Task to complete: Lines from the one containing "C2: 15uF (+3V3, GND) -> none" through the last line of the data are to be returned exactly, both ends included, minus any pictures.

(Change detection data)
::::::

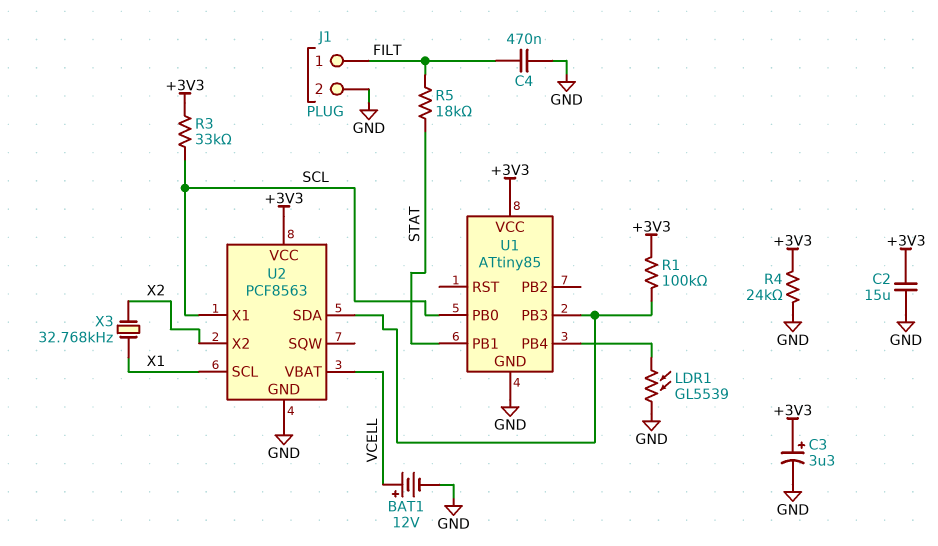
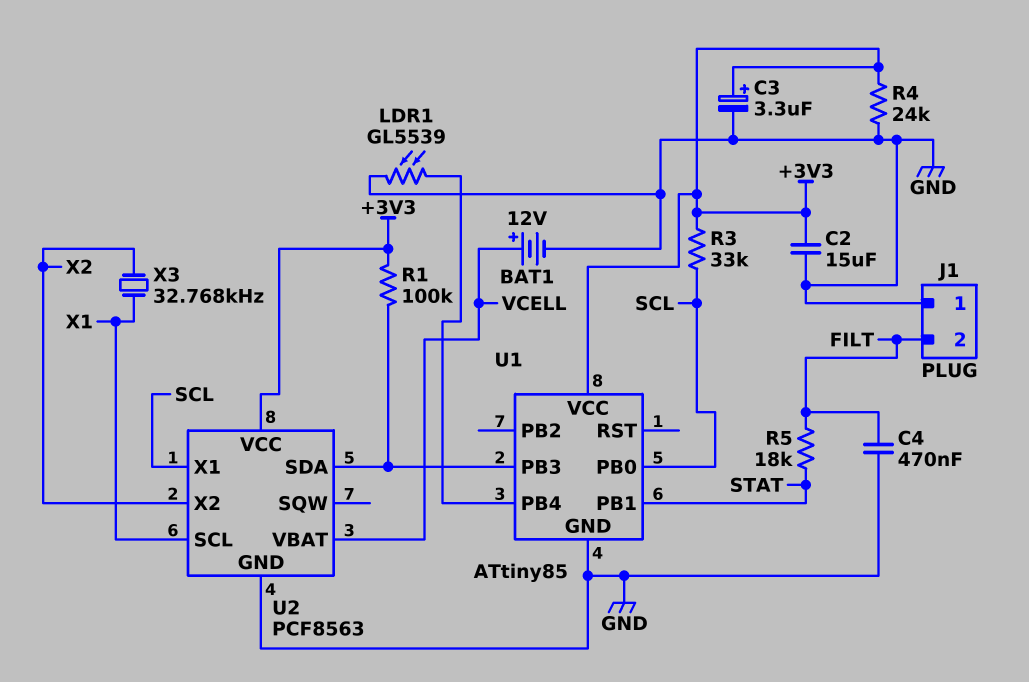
J1 pin 1: FILT -> GND
J1 pin 2: GND -> FILT

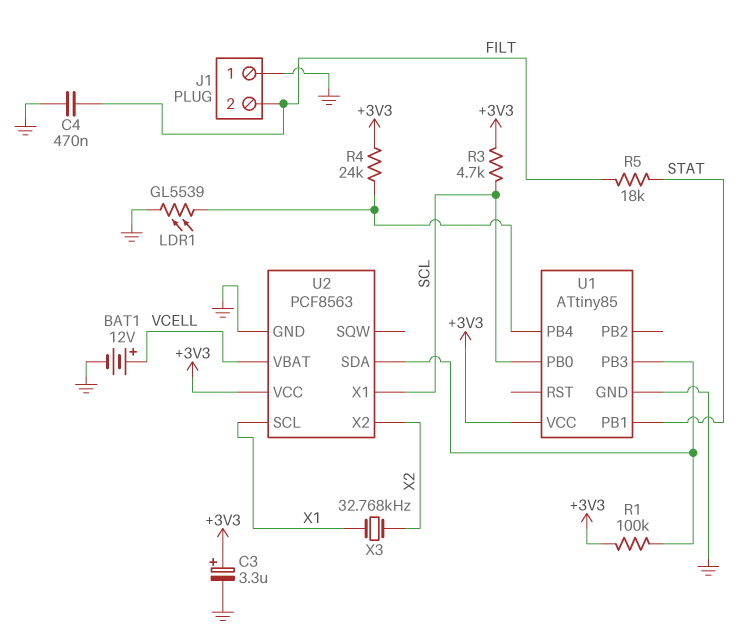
C2: 15uF (+3V3, GND) -> none
R3: 33k (+3V3, SCL) -> 4.7k (+3V3, SCL)
R4: 24k (+3V3, GND) -> 24k (+3V3, U1/PB4)

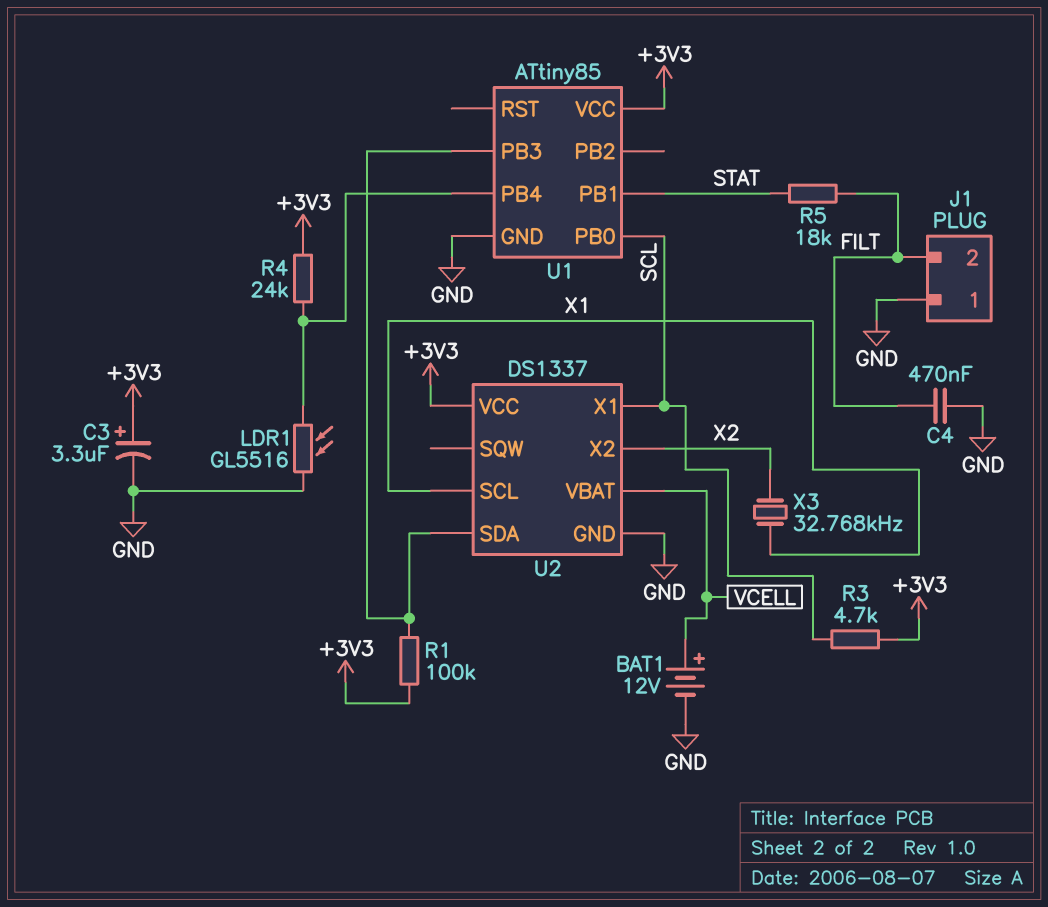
LDR1: GL5539 (GND, U1/PB4) -> GL5516 (GND, U1/PB4)
U2: PCF8563 -> DS1337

::::::

Output:
C2: 15uF (+3V3, GND) -> none
R3: 33k (+3V3, SCL) -> 4.7k (+3V3, SCL)
R4: 24k (+3V3, GND) -> 24k (+3V3, U1/PB4)

LDR1: GL5539 (GND, U1/PB4) -> GL5516 (GND, U1/PB4)
U2: PCF8563 -> DS1337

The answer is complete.